Repeat the listing below exactly. Pictures do not belong in the copy.
*** Excerpted data ***
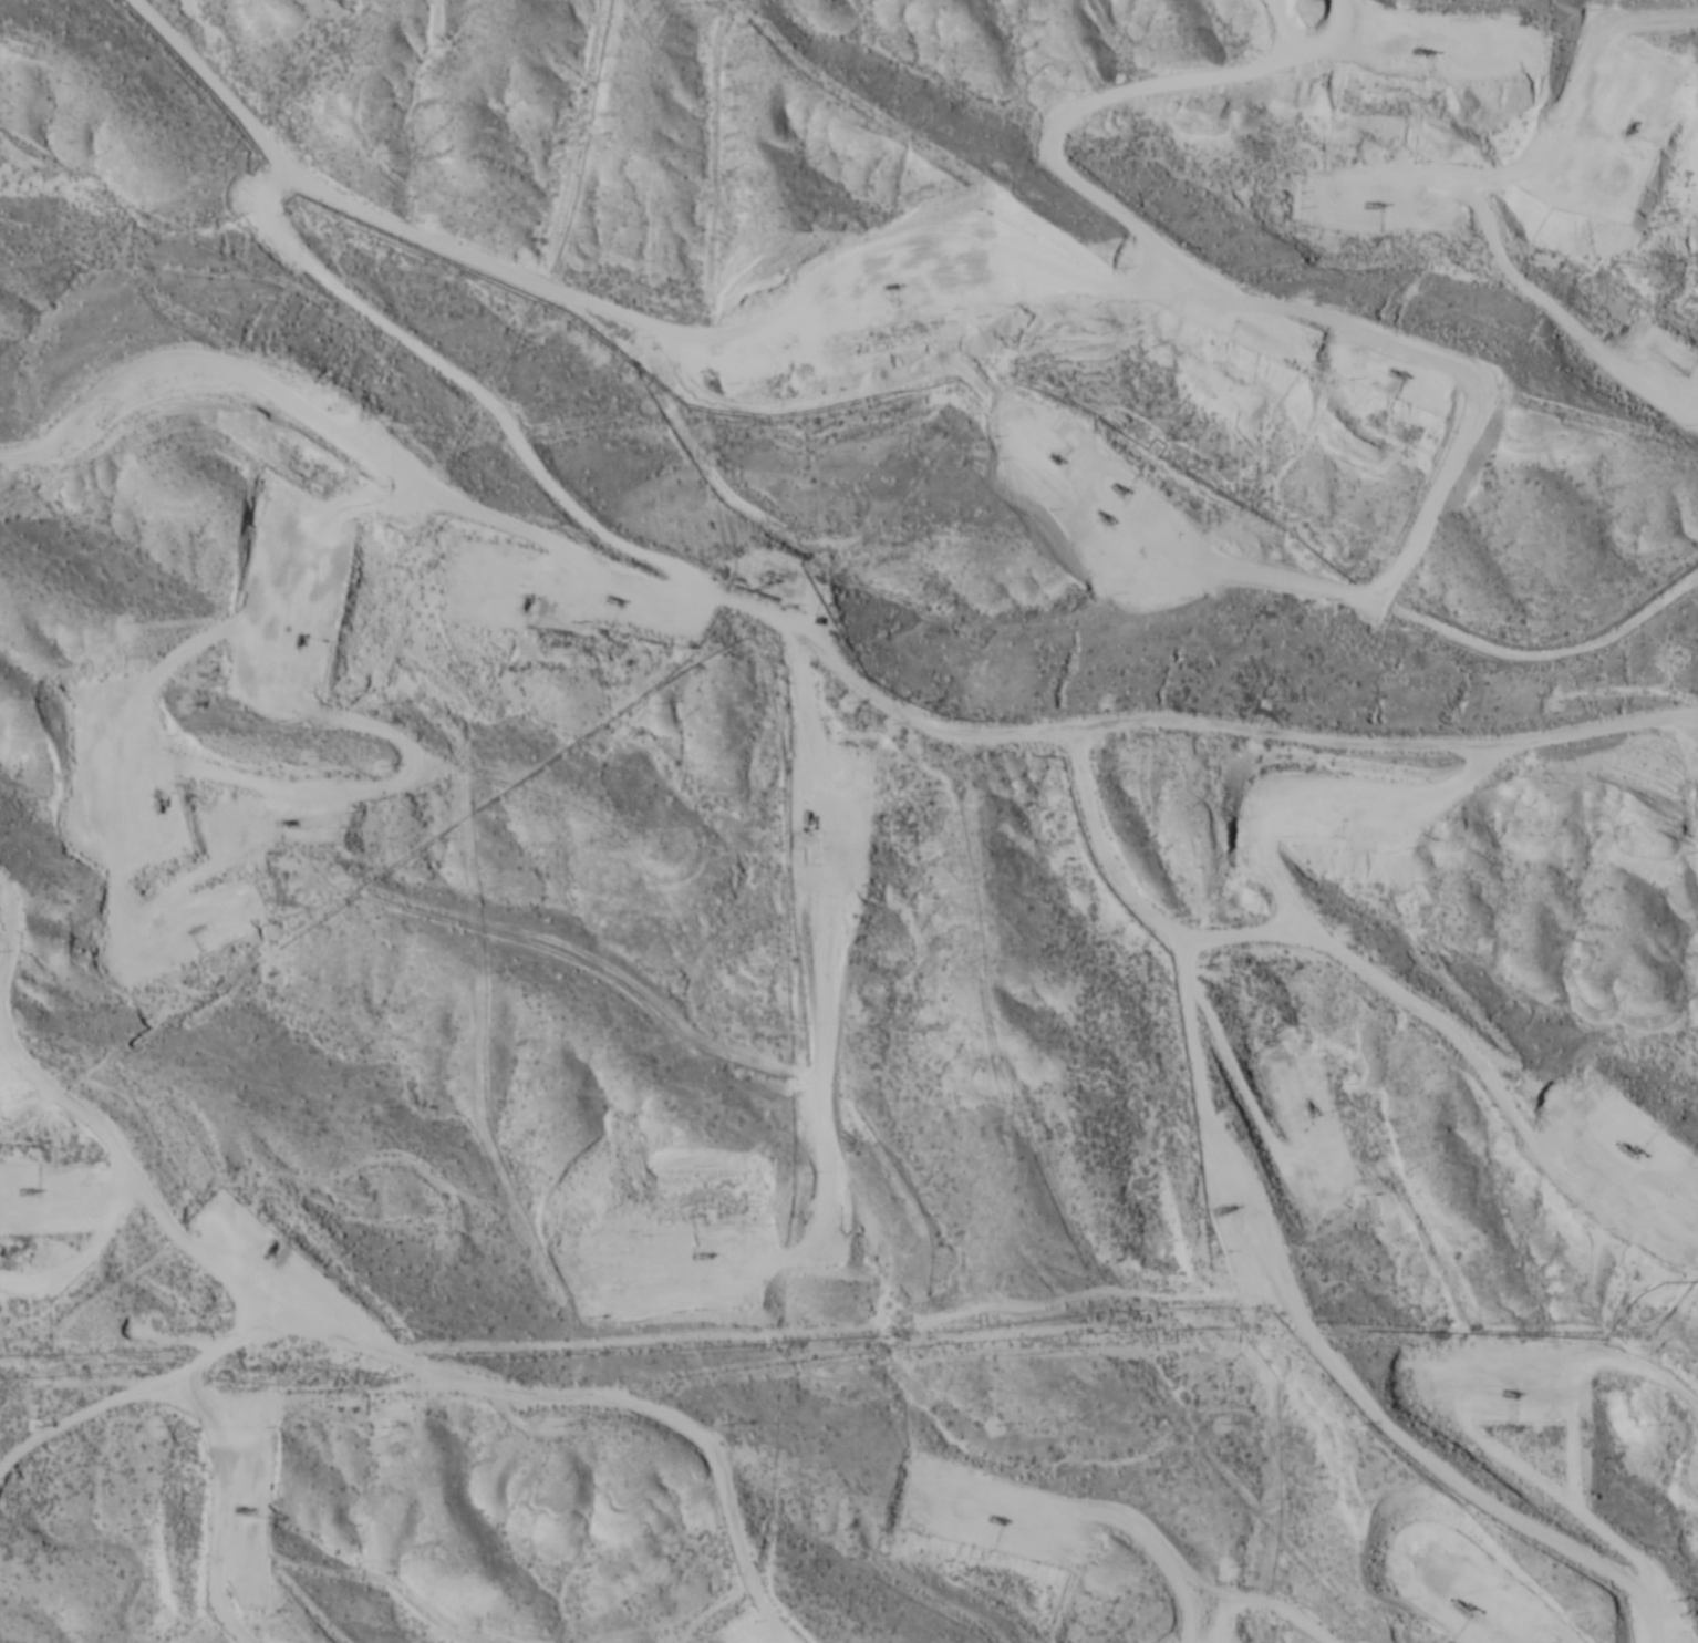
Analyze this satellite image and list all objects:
road: (1181, 167)
road: (825, 636)
road: (1642, 690)
road: (1305, 901)
road: (70, 1128)
road: (1281, 1246)
road: (441, 1379)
*** End of Excerpted data ***
- **Solution below**:
Analyze this satellite image and list all objects:
road: (1181, 167)
road: (825, 636)
road: (1642, 690)
road: (1305, 901)
road: (70, 1128)
road: (1281, 1246)
road: (441, 1379)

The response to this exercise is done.